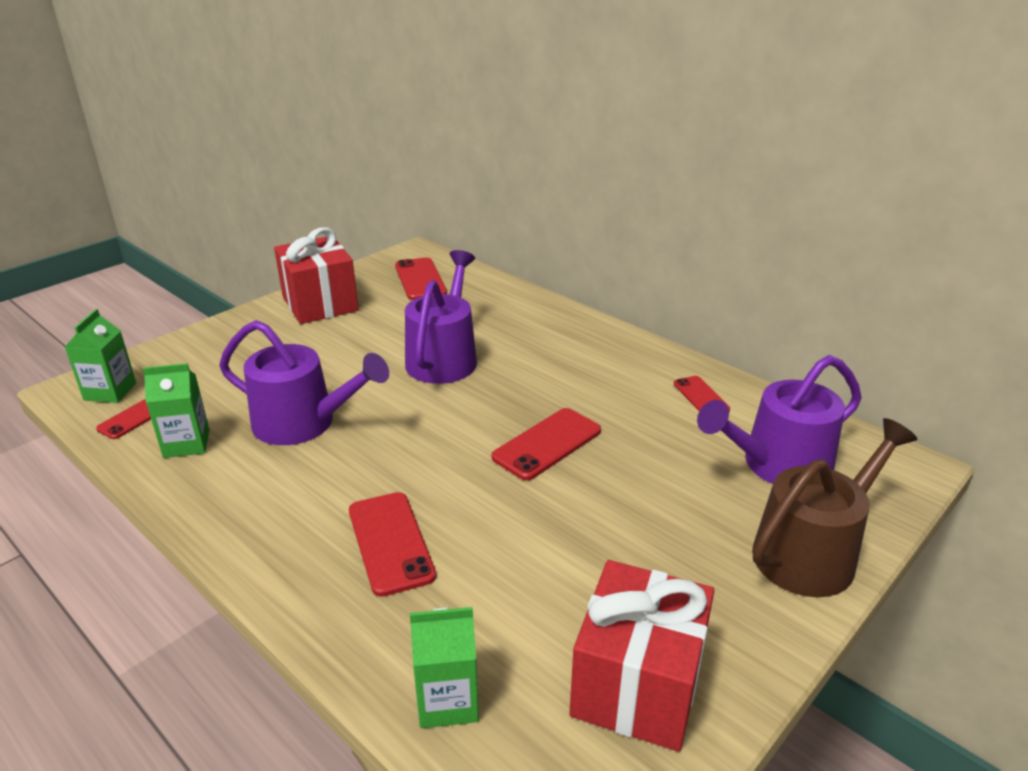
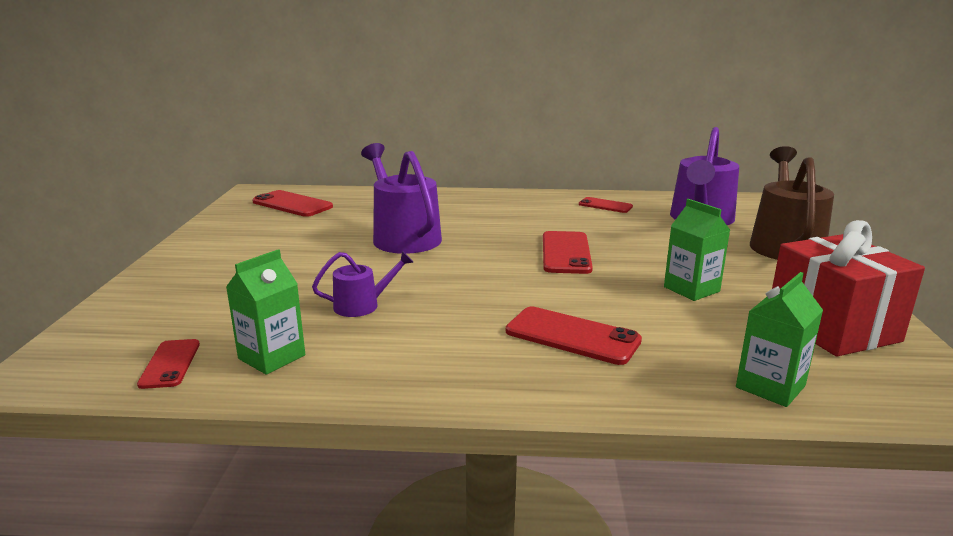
camera: 40 degrees left, 10 degrees down
(110, 391) = (96, 358): green carton -> green carton (691, 289)
(303, 423) = (362, 305): purple watering can -> purple watering can, size x0.51
(320, 304) = (224, 239): red gift -> none

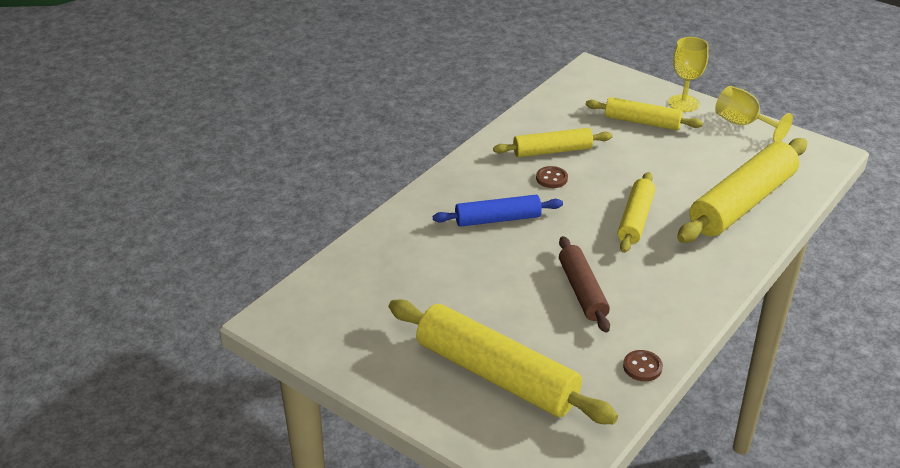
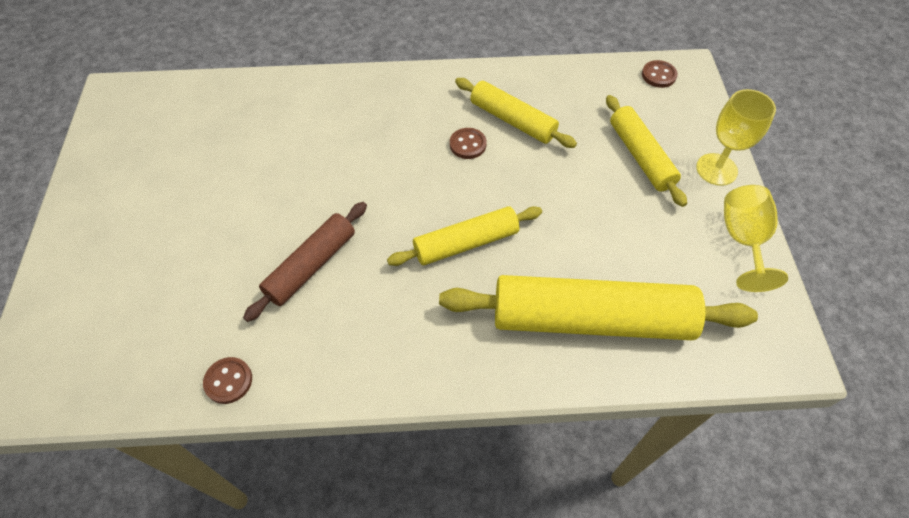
camera: 50 degrees right, 20 degrees up
(496, 375) = (138, 272): yellow rolling pin -> none
(498, 219) = (366, 145): blue rolling pin -> none
(584, 80) = (658, 75): none -> brown button

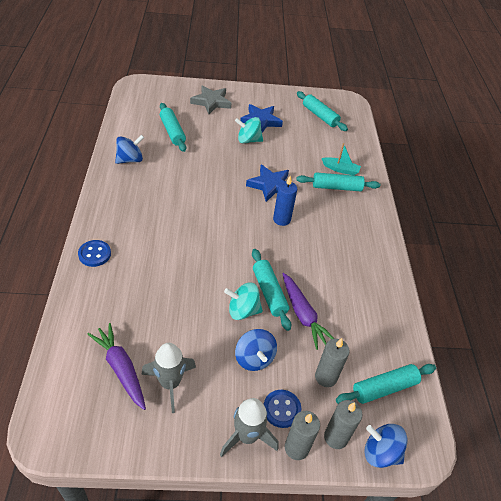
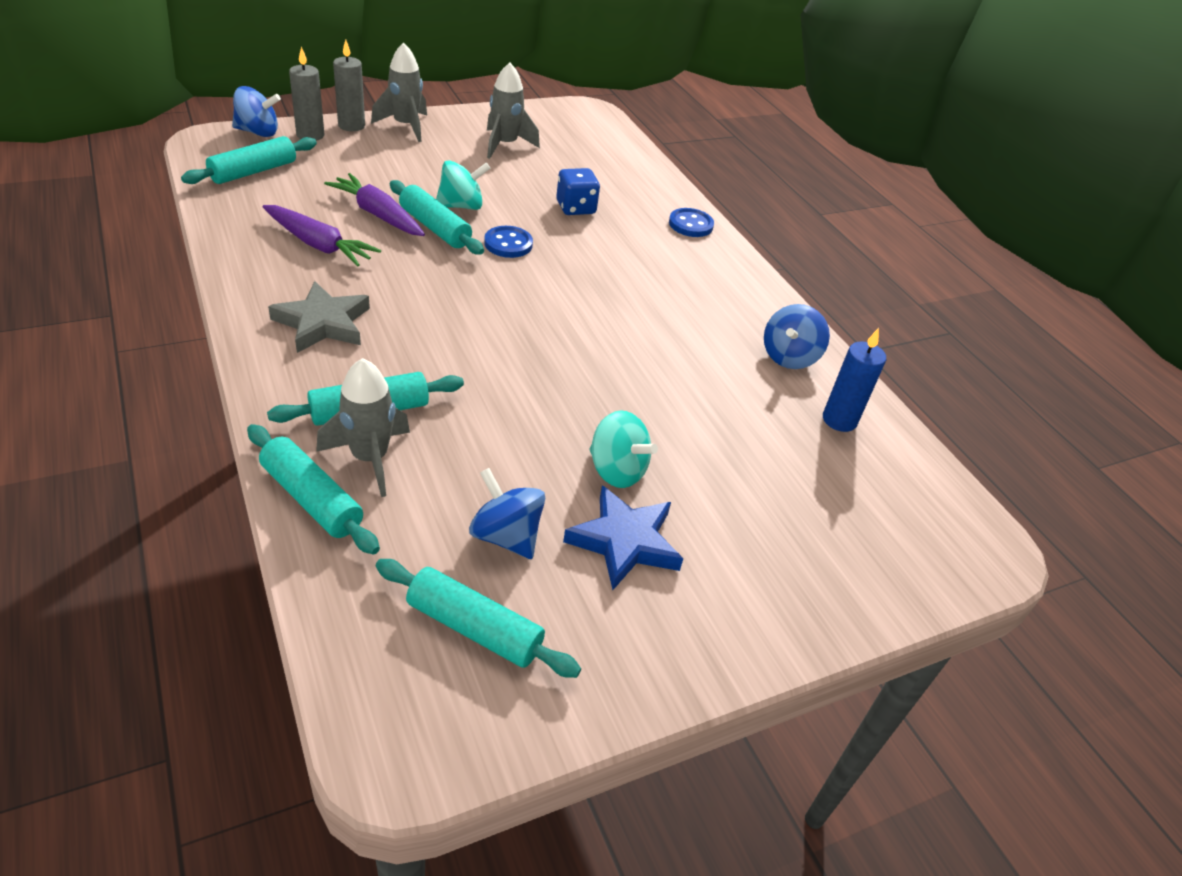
camera: 155 degrees right, 5 degrees down
(121, 369) = (562, 147): purple carrot -> purple carrot (318, 244)
(162, 289) = (575, 208): none -> blue dice
(172, 132) = (781, 439): turquoise rolling pin -> turquoise rolling pin (312, 499)
(211, 102) = (783, 561): grey star -> grey star (323, 323)
(248, 140) = (617, 470): turquoise spinning top -> turquoise spinning top turned 60 degrees clockwise
(254, 358) = (424, 171): blue spinning top -> blue spinning top (506, 536)
(270, 185) = (511, 377): blue star -> none
(281, 219) = (460, 322): blue candle -> blue candle (839, 420)
(281, 409) = (376, 144): blue button -> blue button (508, 244)
(326, 377) = (331, 170): grey candle -> none
(340, 169) = (370, 458): turquoise boat -> grey rocket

◆ EXERCISE DIRECTIONS: No pictures should appear in the copy, which holds exactly the lines from the first line of the data through the line with "(162, 289) = (575, 208): none -> blue dice" and nothing else.

◆ SOLUTION FOR THIS PROBLEM:
camera: 40 degrees left, 10 degrees down
(110, 391) = (96, 358): green carton -> green carton (691, 289)
(303, 423) = (362, 305): purple watering can -> purple watering can, size x0.51
(320, 304) = (224, 239): red gift -> none

camera: 50 degrees right, 20 degrees up
(496, 375) = (138, 272): yellow rolling pin -> none
(498, 219) = (366, 145): blue rolling pin -> none
(584, 80) = (658, 75): none -> brown button

camera: 155 degrees right, 5 degrees down
(121, 369) = (562, 147): purple carrot -> purple carrot (318, 244)
(162, 289) = (575, 208): none -> blue dice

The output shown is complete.